(Stored items from a collection)
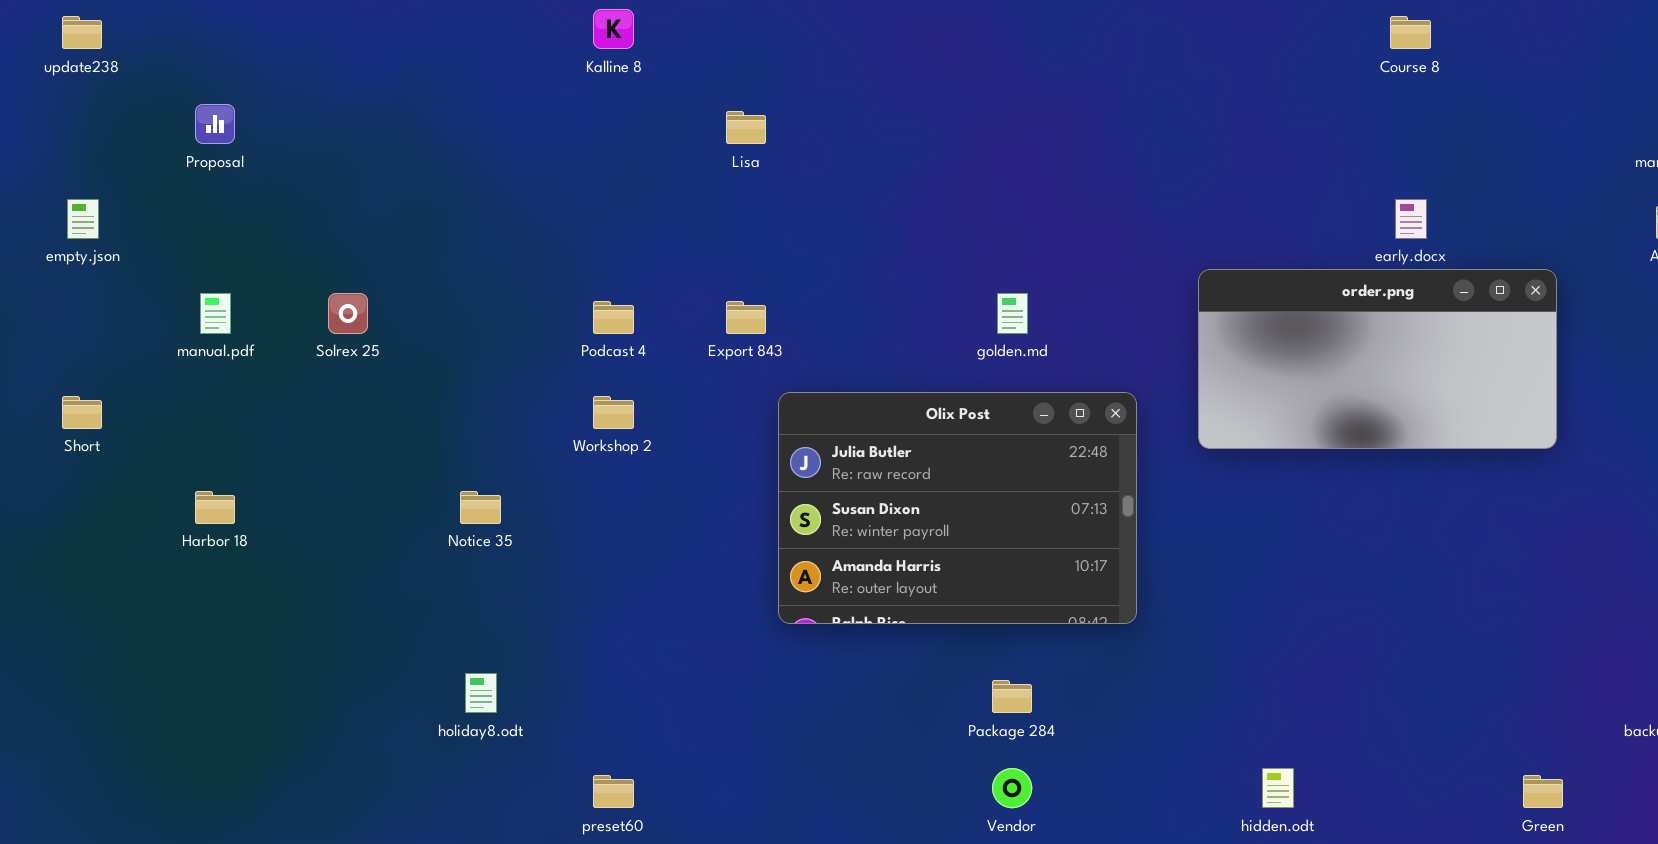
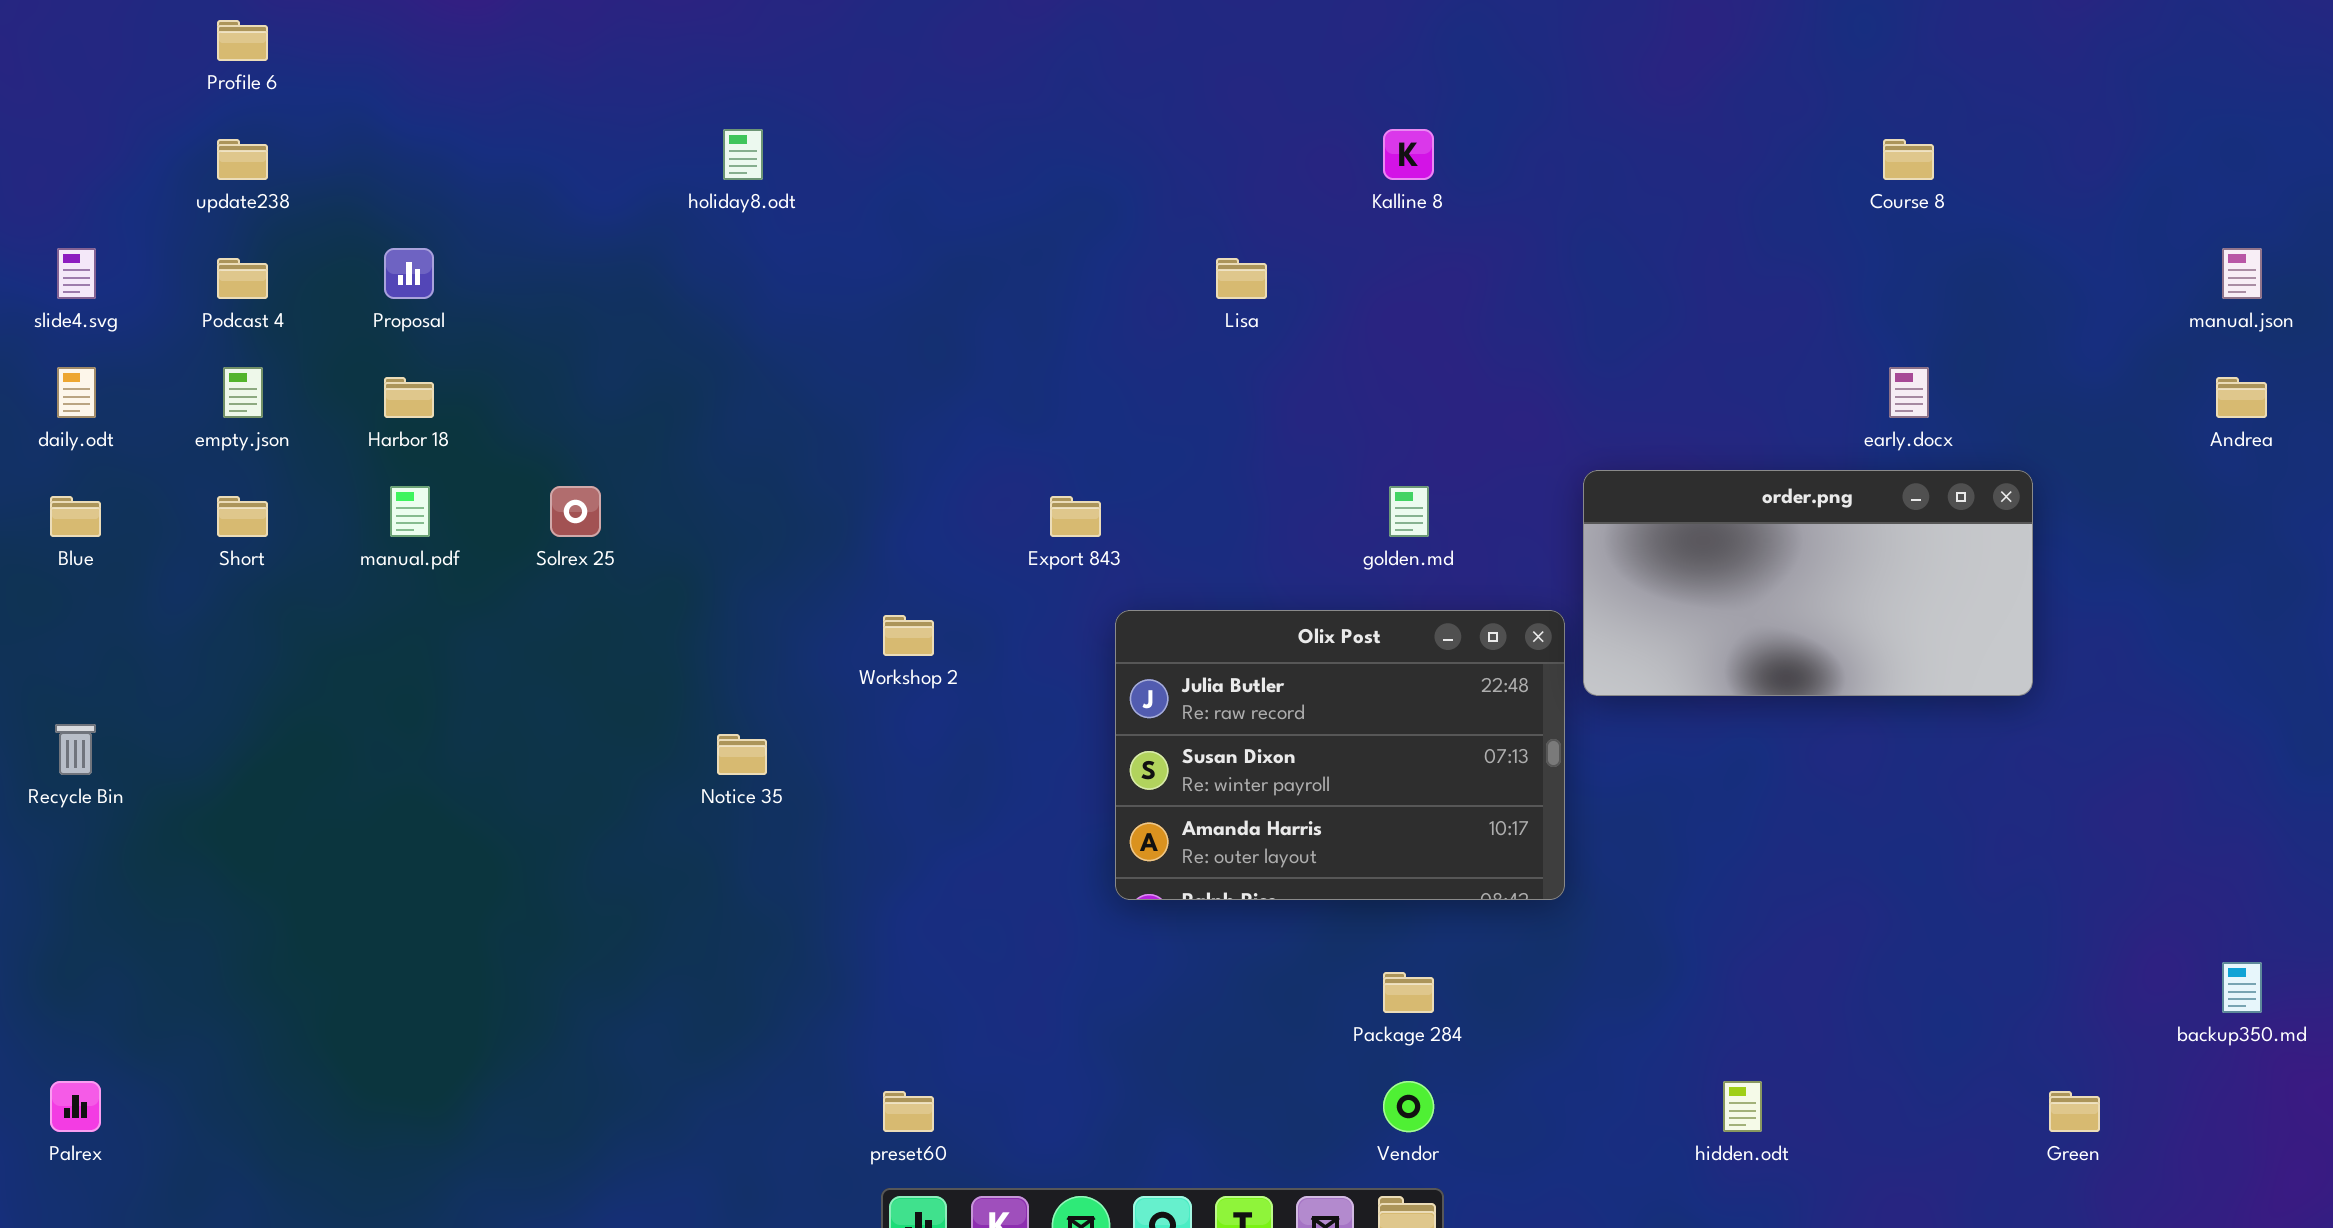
Kalline 8: [593,9,634,49] -> [1383,129,1434,180], moved
Lisa: [726,111,766,144] -> [1216,258,1267,299], moved
order.png: [1198,269,1557,449] -> [1583,470,2033,696], moved
Podcast 4: [593,301,634,334] -> [217,258,268,299], moved
Short: [62,396,102,429] -> [217,496,268,537], moved
Harbor 18: [195,491,235,524] -> [384,377,434,418], moved
holiday8.odt: [465,673,497,713] -> [723,129,763,180], moved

▶ **Task directions**
The answer is the line containing "Podcast 4: [593,301,634,334]" together with every line after it in the records, repeated exactly and with nothing else.

▶ **Result**
Podcast 4: [593,301,634,334] -> [217,258,268,299], moved
Short: [62,396,102,429] -> [217,496,268,537], moved
Harbor 18: [195,491,235,524] -> [384,377,434,418], moved
holiday8.odt: [465,673,497,713] -> [723,129,763,180], moved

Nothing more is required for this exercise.